● Task to complete
Upon reaching the line containing "Someone put down the shirt", output that line and all remaining lines exactly, through the end of the entries, and output nothing before it.

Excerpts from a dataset

- Opening Delimiter -

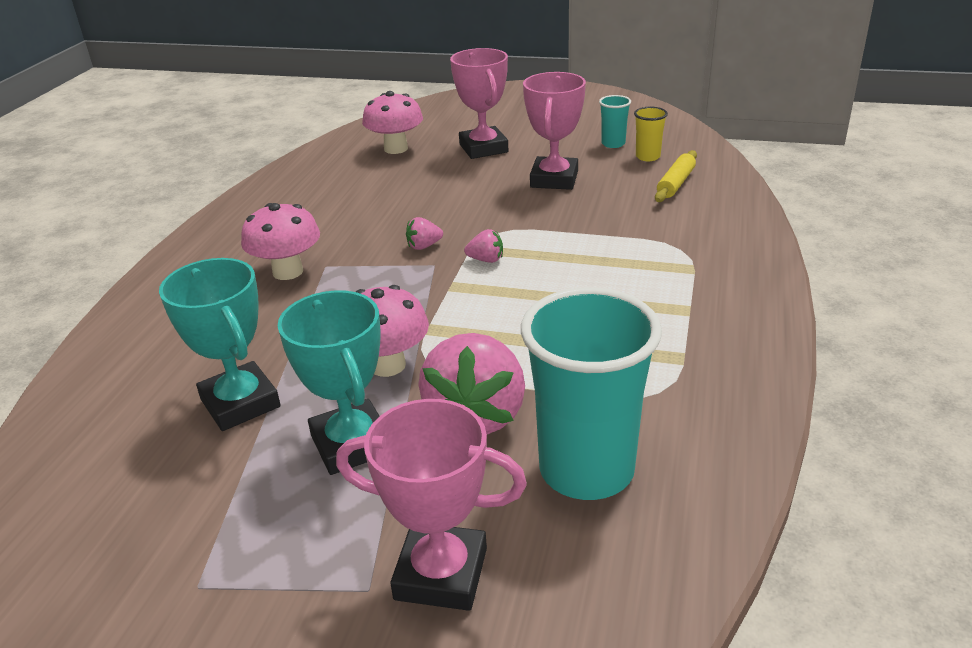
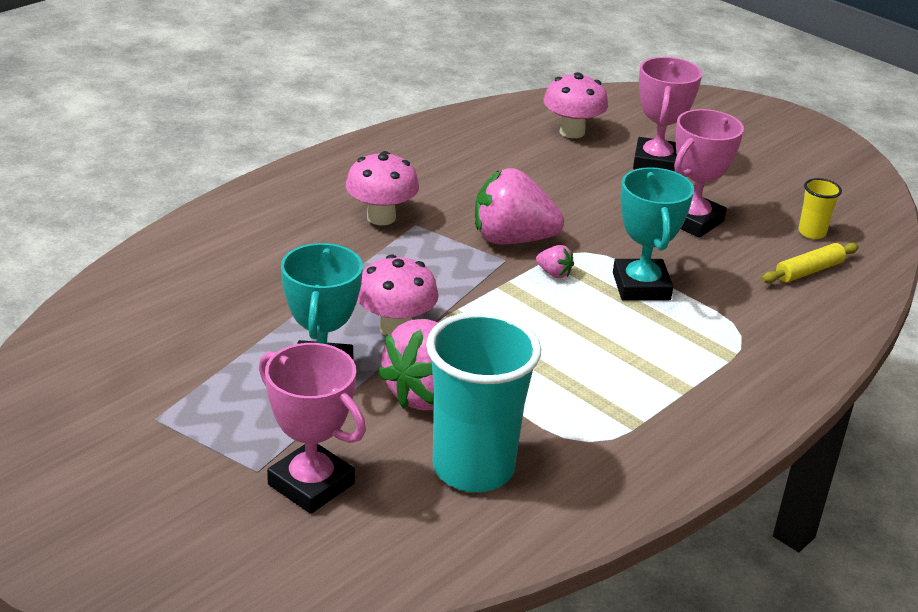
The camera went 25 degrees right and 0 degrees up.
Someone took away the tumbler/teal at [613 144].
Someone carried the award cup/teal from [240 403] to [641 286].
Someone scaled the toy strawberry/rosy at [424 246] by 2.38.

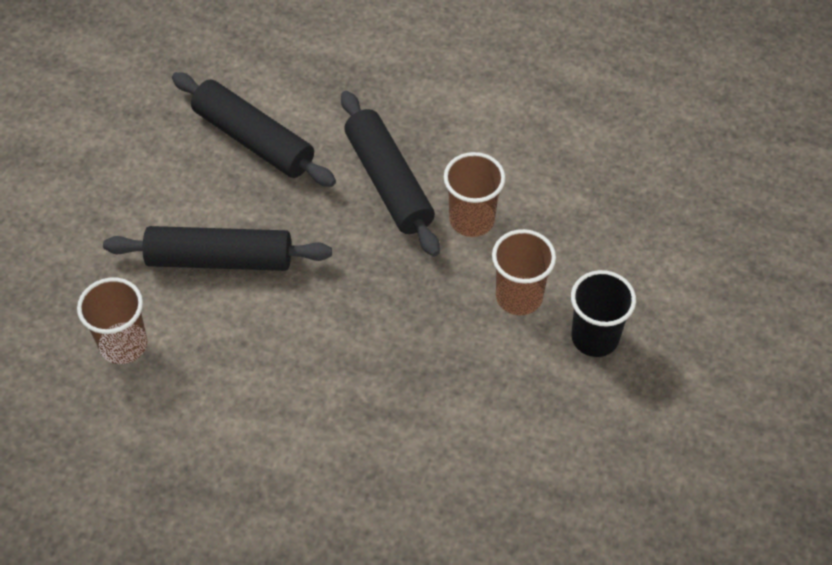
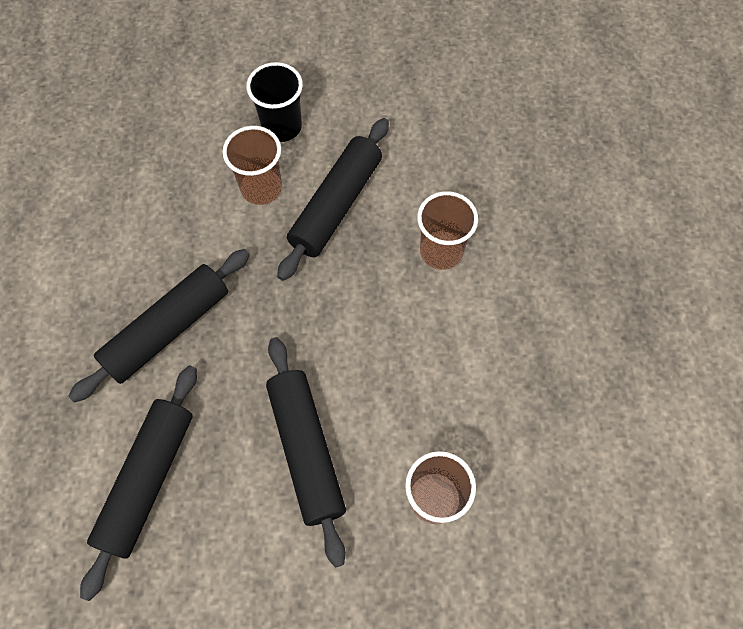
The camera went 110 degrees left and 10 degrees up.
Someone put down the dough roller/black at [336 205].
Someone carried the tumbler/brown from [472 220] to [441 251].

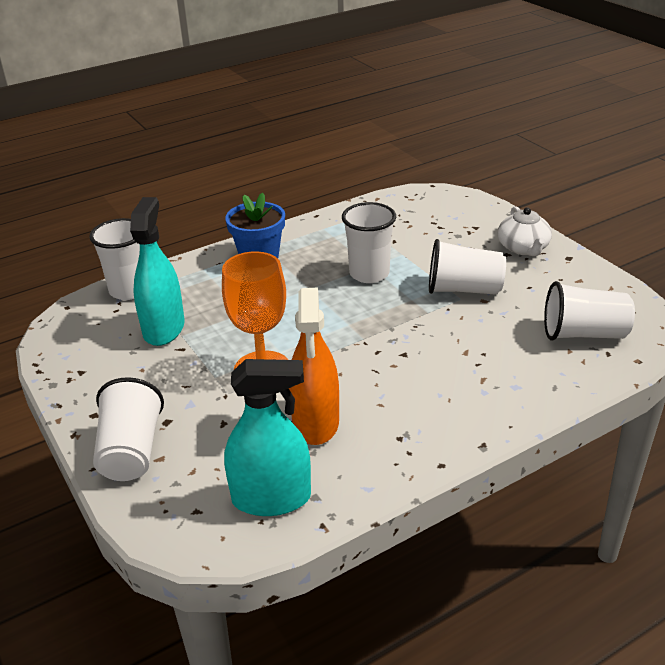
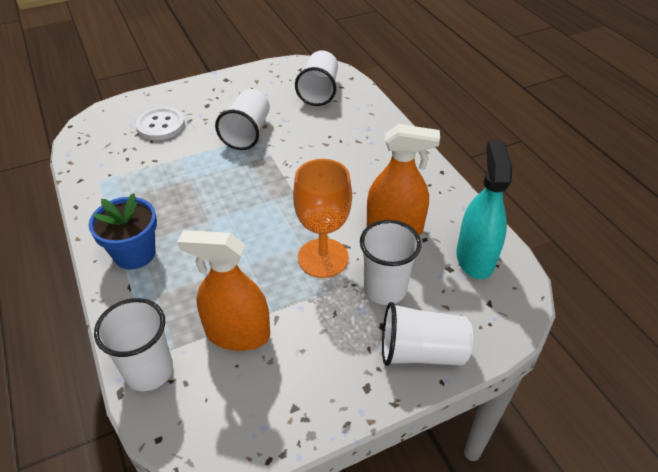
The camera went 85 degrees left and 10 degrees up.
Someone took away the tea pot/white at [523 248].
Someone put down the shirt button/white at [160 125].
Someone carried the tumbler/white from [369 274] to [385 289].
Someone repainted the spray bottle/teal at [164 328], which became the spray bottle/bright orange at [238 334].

- Closing Delimiter -

● Response to the exercise
Someone put down the shirt button/white at [160 125].
Someone carried the tumbler/white from [369 274] to [385 289].
Someone repainted the spray bottle/teal at [164 328], which became the spray bottle/bright orange at [238 334].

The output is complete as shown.